Revision tracking records
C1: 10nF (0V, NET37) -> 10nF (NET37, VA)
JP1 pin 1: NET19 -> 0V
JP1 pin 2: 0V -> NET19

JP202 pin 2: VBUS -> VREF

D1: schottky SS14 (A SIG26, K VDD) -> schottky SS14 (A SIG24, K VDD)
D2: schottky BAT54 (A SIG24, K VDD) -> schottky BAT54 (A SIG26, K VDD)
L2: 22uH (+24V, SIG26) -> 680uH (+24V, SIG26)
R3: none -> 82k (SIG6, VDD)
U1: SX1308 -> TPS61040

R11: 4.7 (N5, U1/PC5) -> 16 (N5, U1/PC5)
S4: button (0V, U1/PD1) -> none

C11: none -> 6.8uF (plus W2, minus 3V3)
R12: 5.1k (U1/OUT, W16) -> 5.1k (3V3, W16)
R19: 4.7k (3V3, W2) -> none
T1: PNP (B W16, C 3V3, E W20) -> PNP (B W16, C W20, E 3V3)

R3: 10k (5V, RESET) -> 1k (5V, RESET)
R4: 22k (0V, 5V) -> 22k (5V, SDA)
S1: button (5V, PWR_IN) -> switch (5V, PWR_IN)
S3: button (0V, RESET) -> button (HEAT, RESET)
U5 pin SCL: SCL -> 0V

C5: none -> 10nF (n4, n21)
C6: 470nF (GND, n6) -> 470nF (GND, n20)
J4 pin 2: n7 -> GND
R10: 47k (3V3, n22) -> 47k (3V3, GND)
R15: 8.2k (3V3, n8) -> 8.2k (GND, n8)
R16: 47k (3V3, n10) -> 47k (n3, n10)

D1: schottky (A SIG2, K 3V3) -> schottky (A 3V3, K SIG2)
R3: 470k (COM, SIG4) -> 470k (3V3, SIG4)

## TASK BRIEF
Restate the data above word for word, please.

## RESPONSE AREA
C1: 10nF (0V, NET37) -> 10nF (NET37, VA)
JP1 pin 1: NET19 -> 0V
JP1 pin 2: 0V -> NET19

JP202 pin 2: VBUS -> VREF

D1: schottky SS14 (A SIG26, K VDD) -> schottky SS14 (A SIG24, K VDD)
D2: schottky BAT54 (A SIG24, K VDD) -> schottky BAT54 (A SIG26, K VDD)
L2: 22uH (+24V, SIG26) -> 680uH (+24V, SIG26)
R3: none -> 82k (SIG6, VDD)
U1: SX1308 -> TPS61040

R11: 4.7 (N5, U1/PC5) -> 16 (N5, U1/PC5)
S4: button (0V, U1/PD1) -> none

C11: none -> 6.8uF (plus W2, minus 3V3)
R12: 5.1k (U1/OUT, W16) -> 5.1k (3V3, W16)
R19: 4.7k (3V3, W2) -> none
T1: PNP (B W16, C 3V3, E W20) -> PNP (B W16, C W20, E 3V3)

R3: 10k (5V, RESET) -> 1k (5V, RESET)
R4: 22k (0V, 5V) -> 22k (5V, SDA)
S1: button (5V, PWR_IN) -> switch (5V, PWR_IN)
S3: button (0V, RESET) -> button (HEAT, RESET)
U5 pin SCL: SCL -> 0V

C5: none -> 10nF (n4, n21)
C6: 470nF (GND, n6) -> 470nF (GND, n20)
J4 pin 2: n7 -> GND
R10: 47k (3V3, n22) -> 47k (3V3, GND)
R15: 8.2k (3V3, n8) -> 8.2k (GND, n8)
R16: 47k (3V3, n10) -> 47k (n3, n10)

D1: schottky (A SIG2, K 3V3) -> schottky (A 3V3, K SIG2)
R3: 470k (COM, SIG4) -> 470k (3V3, SIG4)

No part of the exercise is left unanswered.